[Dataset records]
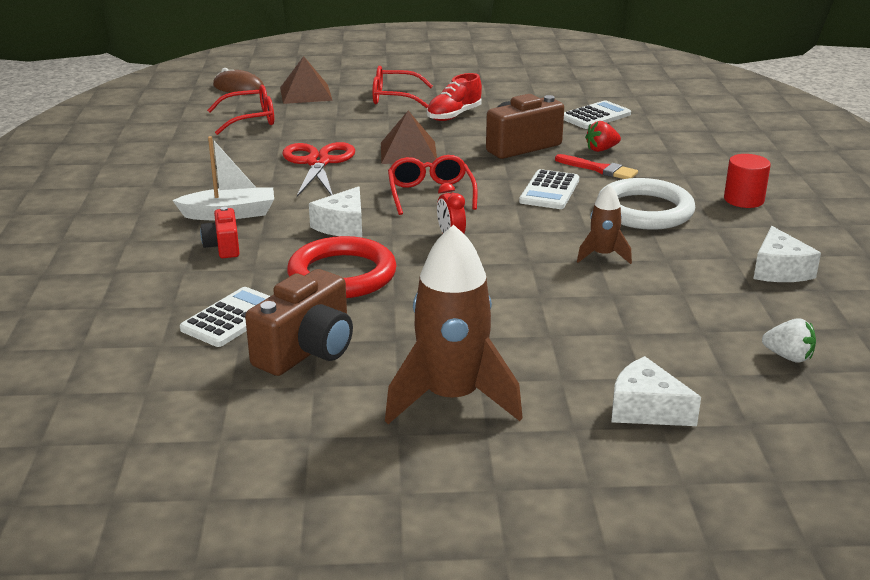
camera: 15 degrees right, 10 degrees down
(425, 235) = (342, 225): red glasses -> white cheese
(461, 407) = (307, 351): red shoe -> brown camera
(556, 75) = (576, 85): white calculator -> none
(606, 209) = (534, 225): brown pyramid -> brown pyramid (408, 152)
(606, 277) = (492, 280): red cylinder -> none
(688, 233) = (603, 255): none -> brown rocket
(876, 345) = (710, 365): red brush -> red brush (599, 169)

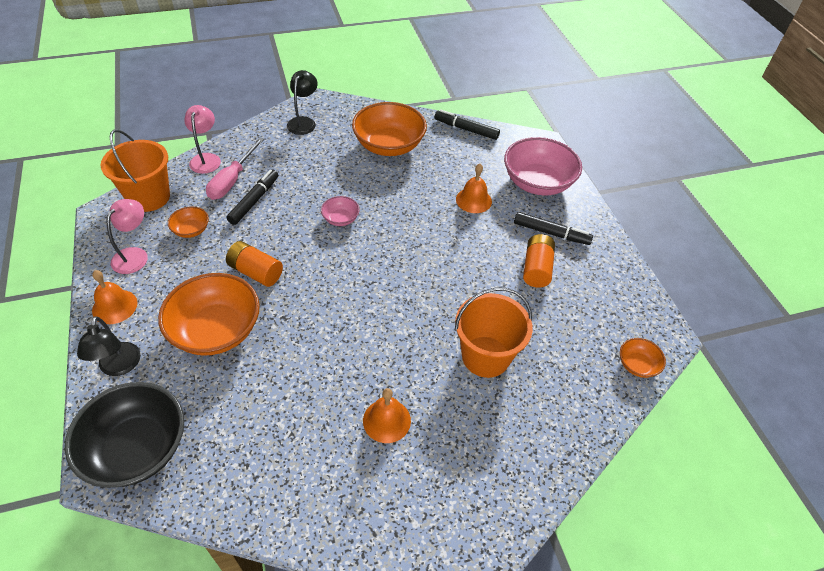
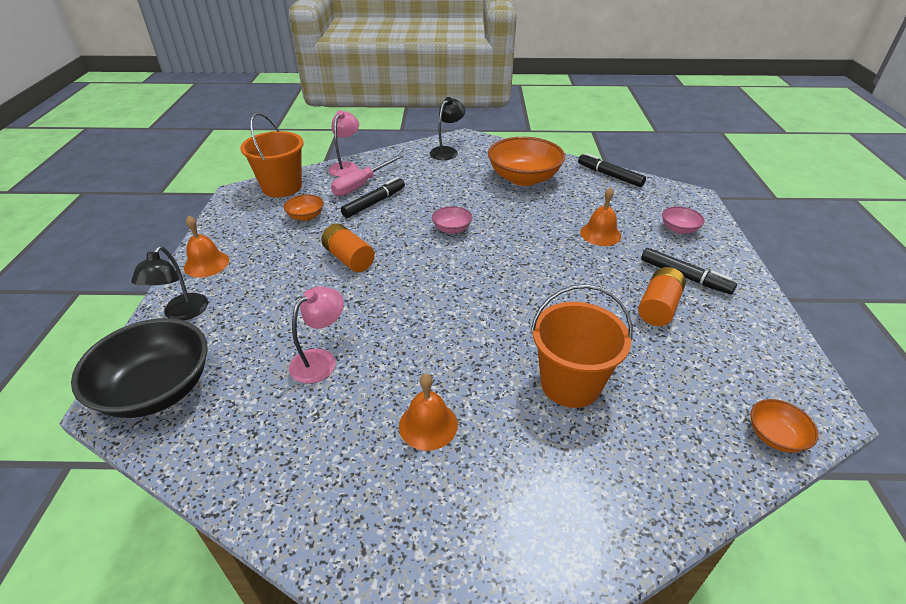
camera: 20 degrees right, 10 degrees down
(134, 255) = (246, 227): pink lamp -> pink lamp (321, 360)
(216, 330) = (287, 300): orange bowl -> none
(537, 183) = (679, 229): pink bowl -> pink bowl, size x0.47

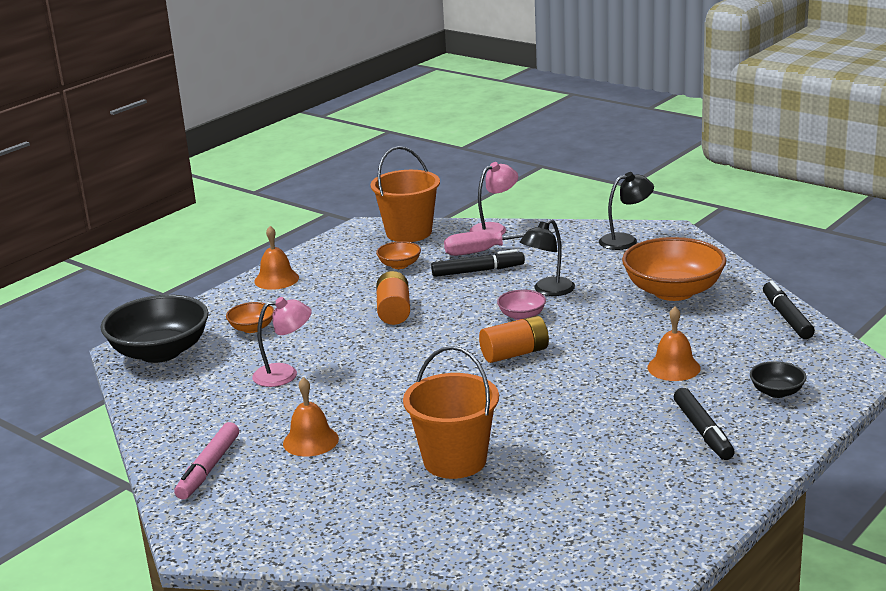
camera: 40 degrees right, 15 degrees down
(182, 313) = (222, 310): black lamp -> black lamp (548, 290)
(363, 517) = (209, 468): none -> pink marker
(658, 307) = (628, 443): orange battery -> orange battery (515, 354)
(679, 229) = (777, 392): pink bowl -> black bowl
(775, 436) = (576, 559): orange bowl -> orange bowl (252, 328)

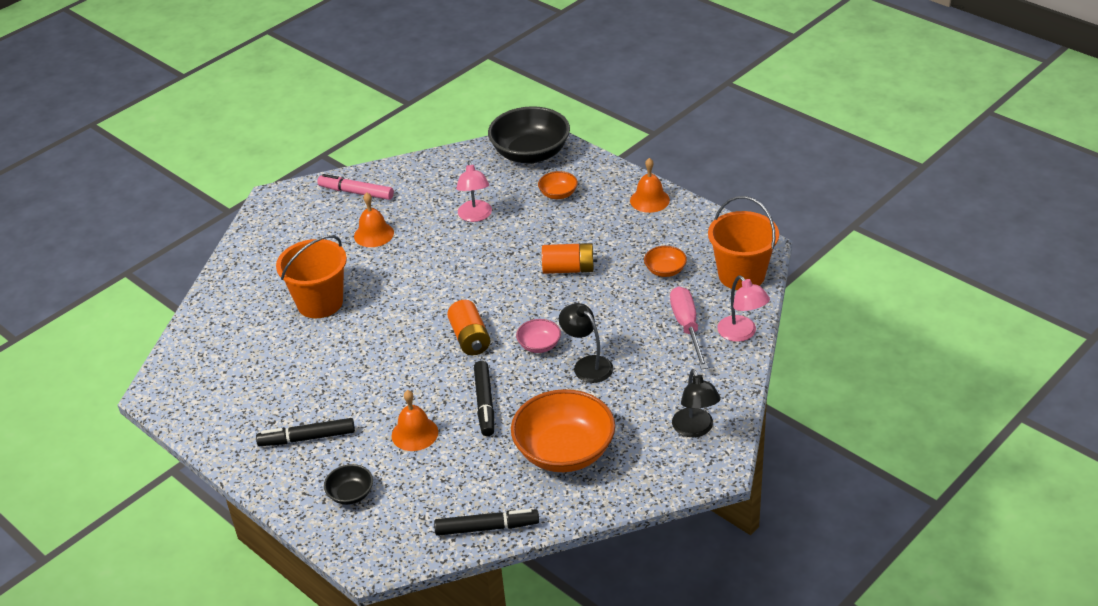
camera: 95 degrees right, 15 degrees up
(478, 271) = (641, 320): black marker -> black marker (485, 403)

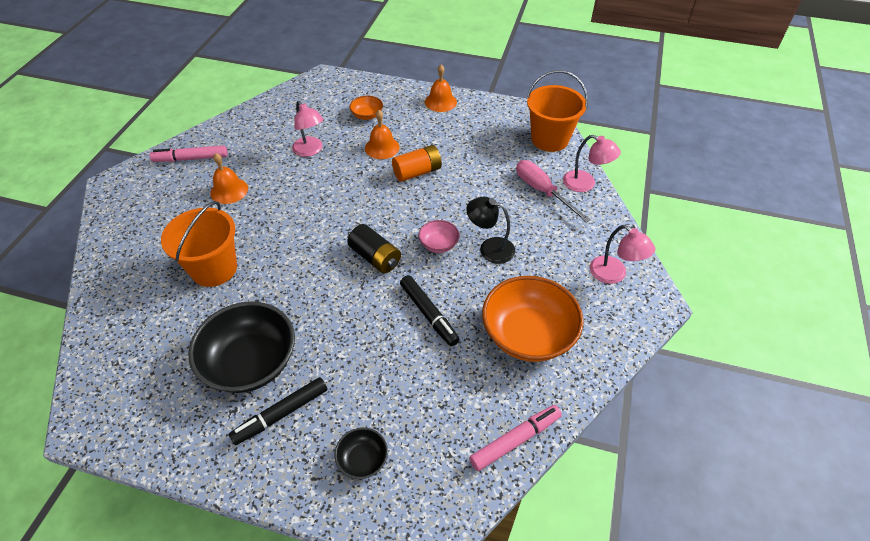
camera: 30 degrees left, 10 degrees up
(415, 433) = (384, 368): orange bell -> orange bell (382, 147)
(470, 338) = (375, 257): orange battery -> black battery
(487, 527) = (515, 440): black marker -> pink marker
(530, 153) = (323, 90): black bowl -> black bowl (250, 362)
(665, 270) = (492, 152): orange bowl -> none
(695, 429) = (614, 274): black lamp -> pink lamp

- _What this task involves_
Every line in the data above needs to be given again exactly, pictures aside.

- _Response to the task_
camera: 15 degrees right, 10 degrees down
(425, 235) = (342, 225): red glasses -> white cheese
(461, 407) = (307, 351): red shoe -> brown camera
(556, 75) = (576, 85): white calculator -> none
(606, 209) = (534, 225): brown pyramid -> brown pyramid (408, 152)
(606, 277) = (492, 280): red cylinder -> none
(688, 233) = (603, 255): none -> brown rocket
(876, 345) = (710, 365): red brush -> red brush (599, 169)

camera: 20 degrees right, 10 degrees down
(134, 255) = (246, 227): pink lamp -> pink lamp (321, 360)
(216, 330) = (287, 300): orange bowl -> none
(537, 183) = (679, 229): pink bowl -> pink bowl, size x0.47

camera: 40 degrees right, 15 degrees down
(182, 313) = (222, 310): black lamp -> black lamp (548, 290)
(363, 517) = (209, 468): none -> pink marker
(658, 307) = (628, 443): orange battery -> orange battery (515, 354)
(679, 229) = (777, 392): pink bowl -> black bowl
(775, 436) = (576, 559): orange bowl -> orange bowl (252, 328)

camera: 95 degrees right, 15 degrees up
(478, 271) = (641, 320): black marker -> black marker (485, 403)

camera: 30 degrees left, 10 degrees up
(415, 433) = (384, 368): orange bell -> orange bell (382, 147)
(470, 338) = (375, 257): orange battery -> black battery
(487, 527) = (515, 440): black marker -> pink marker
(530, 153) = (323, 90): black bowl -> black bowl (250, 362)
(665, 270) = (492, 152): orange bowl -> none
(695, 429) = (614, 274): black lamp -> pink lamp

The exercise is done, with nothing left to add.